Extract every line of the records below verbatim, leaving out the pictures.

====

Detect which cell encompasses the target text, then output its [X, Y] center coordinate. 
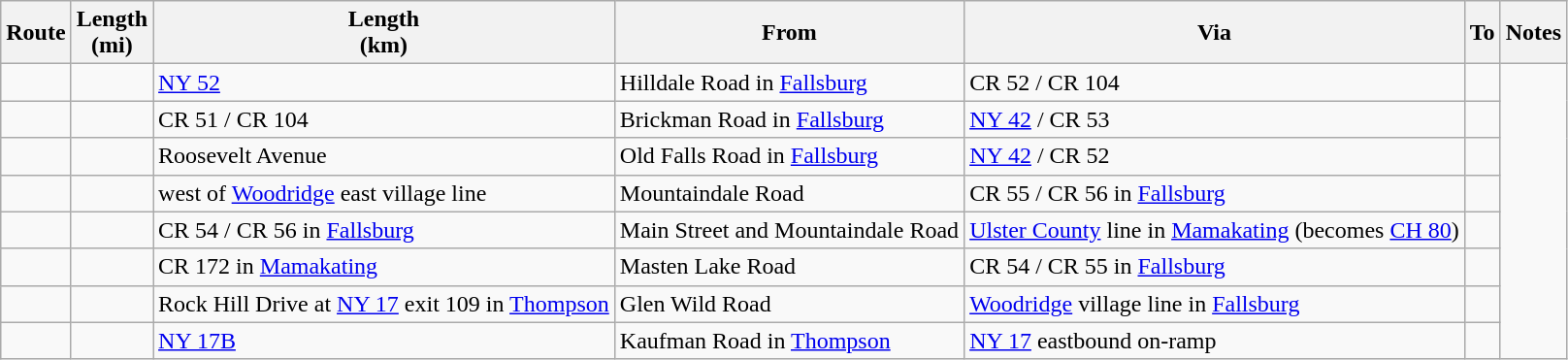
Mountaindale Road [789, 193]
Route [36, 33]
NY 17B [384, 341]
west of Woodridge east village line [384, 193]
Kaufman Road in Thompson [789, 341]
Via [1215, 33]
CR 55 / CR 56 in Fallsburg [1215, 193]
NY 17 eastbound on-ramp [1215, 341]
Notes [1533, 33]
CR 52 / CR 104 [1215, 82]
From [789, 33]
Length(mi) [112, 33]
Length(km) [384, 33]
Woodridge village line in Fallsburg [1215, 304]
Glen Wild Road [789, 304]
Masten Lake Road [789, 267]
CR 54 / CR 55 in Fallsburg [1215, 267]
NY 52 [384, 82]
Rock Hill Drive at NY 17 exit 109 in Thompson [384, 304]
Main Street and Mountaindale Road [789, 230]
To [1483, 33]
Brickman Road in Fallsburg [789, 119]
Ulster County line in Mamakating (becomes CH 80) [1215, 230]
Roosevelt Avenue [384, 156]
NY 42 / CR 53 [1215, 119]
CR 54 / CR 56 in Fallsburg [384, 230]
Hilldale Road in Fallsburg [789, 82]
CR 51 / CR 104 [384, 119]
NY 42 / CR 52 [1215, 156]
Old Falls Road in Fallsburg [789, 156]
CR 172 in Mamakating [384, 267]
Find where the given text appears and provide that cell's center as [x, y] coordinate. 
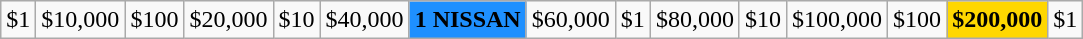
$80,000 [694, 20]
$10,000 [80, 20]
$100,000 [836, 20]
1 NISSAN [468, 20]
$20,000 [228, 20]
$60,000 [570, 20]
$40,000 [364, 20]
$200,000 [998, 20]
Return the [X, Y] coordinate for the center point of the cell that contains the specified text.  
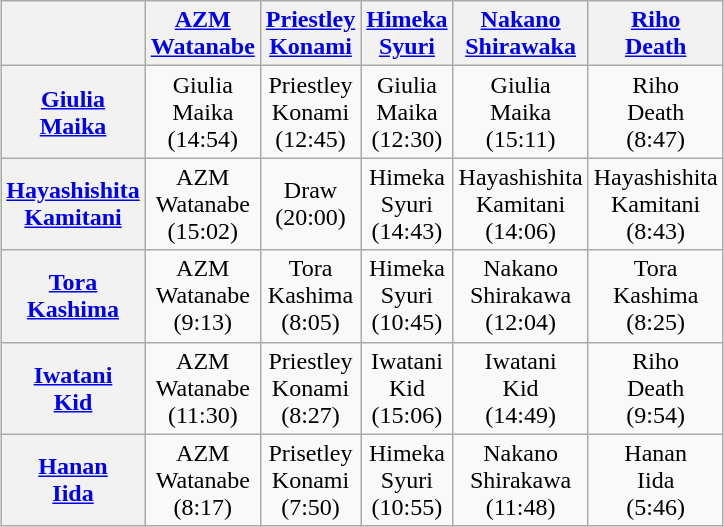
GiuliaMaika(15:11) [520, 112]
NakanoShirakawa(11:48) [520, 480]
AZMWatanabe(15:02) [202, 204]
AZMWatanabe(8:17) [202, 480]
PrisetleyKonami(7:50) [310, 480]
NakanoShirakawa(12:04) [520, 296]
AZMWatanabe(11:30) [202, 388]
NakanoShirawaka [520, 34]
HimekaSyuri(14:43) [407, 204]
IwataniKid(15:06) [407, 388]
HayashishitaKamitani(14:06) [520, 204]
AZMWatanabe [202, 34]
RihoDeath(9:54) [656, 388]
GiuliaMaika [73, 112]
PriestleyKonami(8:27) [310, 388]
RihoDeath [656, 34]
IwataniKid [73, 388]
ToraKashima [73, 296]
Draw(20:00) [310, 204]
AZMWatanabe(9:13) [202, 296]
HananIida [73, 480]
PriestleyKonami(12:45) [310, 112]
ToraKashima(8:05) [310, 296]
HimekaSyuri(10:55) [407, 480]
HimekaSyuri(10:45) [407, 296]
HayashishitaKamitani(8:43) [656, 204]
ToraKashima(8:25) [656, 296]
GiuliaMaika(12:30) [407, 112]
HananIida(5:46) [656, 480]
RihoDeath(8:47) [656, 112]
GiuliaMaika(14:54) [202, 112]
HayashishitaKamitani [73, 204]
PriestleyKonami [310, 34]
IwataniKid(14:49) [520, 388]
HimekaSyuri [407, 34]
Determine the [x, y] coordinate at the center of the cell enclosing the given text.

====

- **Written response**
Detect which cell encompasses the target text, then output its [X, Y] center coordinate. 
Mountaindale Road [789, 193]
Route [36, 33]
NY 17B [384, 341]
west of Woodridge east village line [384, 193]
Kaufman Road in Thompson [789, 341]
Via [1215, 33]
CR 55 / CR 56 in Fallsburg [1215, 193]
NY 17 eastbound on-ramp [1215, 341]
Notes [1533, 33]
CR 52 / CR 104 [1215, 82]
From [789, 33]
Length(mi) [112, 33]
Length(km) [384, 33]
Woodridge village line in Fallsburg [1215, 304]
Glen Wild Road [789, 304]
Masten Lake Road [789, 267]
CR 54 / CR 55 in Fallsburg [1215, 267]
NY 52 [384, 82]
Rock Hill Drive at NY 17 exit 109 in Thompson [384, 304]
Main Street and Mountaindale Road [789, 230]
To [1483, 33]
Brickman Road in Fallsburg [789, 119]
Ulster County line in Mamakating (becomes CH 80) [1215, 230]
Roosevelt Avenue [384, 156]
NY 42 / CR 53 [1215, 119]
CR 54 / CR 56 in Fallsburg [384, 230]
Hilldale Road in Fallsburg [789, 82]
CR 51 / CR 104 [384, 119]
NY 42 / CR 52 [1215, 156]
Old Falls Road in Fallsburg [789, 156]
CR 172 in Mamakating [384, 267]
Find where the given text appears and provide that cell's center as [x, y] coordinate. 
$80,000 [694, 20]
$10,000 [80, 20]
$100,000 [836, 20]
1 NISSAN [468, 20]
$20,000 [228, 20]
$60,000 [570, 20]
$40,000 [364, 20]
$200,000 [998, 20]
Return the [X, Y] coordinate for the center point of the cell that contains the specified text.  
GiuliaMaika(15:11) [520, 112]
NakanoShirakawa(11:48) [520, 480]
AZMWatanabe(15:02) [202, 204]
AZMWatanabe(8:17) [202, 480]
PrisetleyKonami(7:50) [310, 480]
NakanoShirakawa(12:04) [520, 296]
AZMWatanabe(11:30) [202, 388]
NakanoShirawaka [520, 34]
HimekaSyuri(14:43) [407, 204]
IwataniKid(15:06) [407, 388]
HayashishitaKamitani(14:06) [520, 204]
AZMWatanabe [202, 34]
RihoDeath(9:54) [656, 388]
GiuliaMaika [73, 112]
PriestleyKonami(8:27) [310, 388]
RihoDeath [656, 34]
IwataniKid [73, 388]
ToraKashima [73, 296]
Draw(20:00) [310, 204]
AZMWatanabe(9:13) [202, 296]
HananIida [73, 480]
PriestleyKonami(12:45) [310, 112]
ToraKashima(8:05) [310, 296]
HimekaSyuri(10:55) [407, 480]
HimekaSyuri(10:45) [407, 296]
HayashishitaKamitani(8:43) [656, 204]
ToraKashima(8:25) [656, 296]
GiuliaMaika(12:30) [407, 112]
HananIida(5:46) [656, 480]
RihoDeath(8:47) [656, 112]
GiuliaMaika(14:54) [202, 112]
HayashishitaKamitani [73, 204]
PriestleyKonami [310, 34]
IwataniKid(14:49) [520, 388]
HimekaSyuri [407, 34]
Determine the [x, y] coordinate at the center of the cell enclosing the given text.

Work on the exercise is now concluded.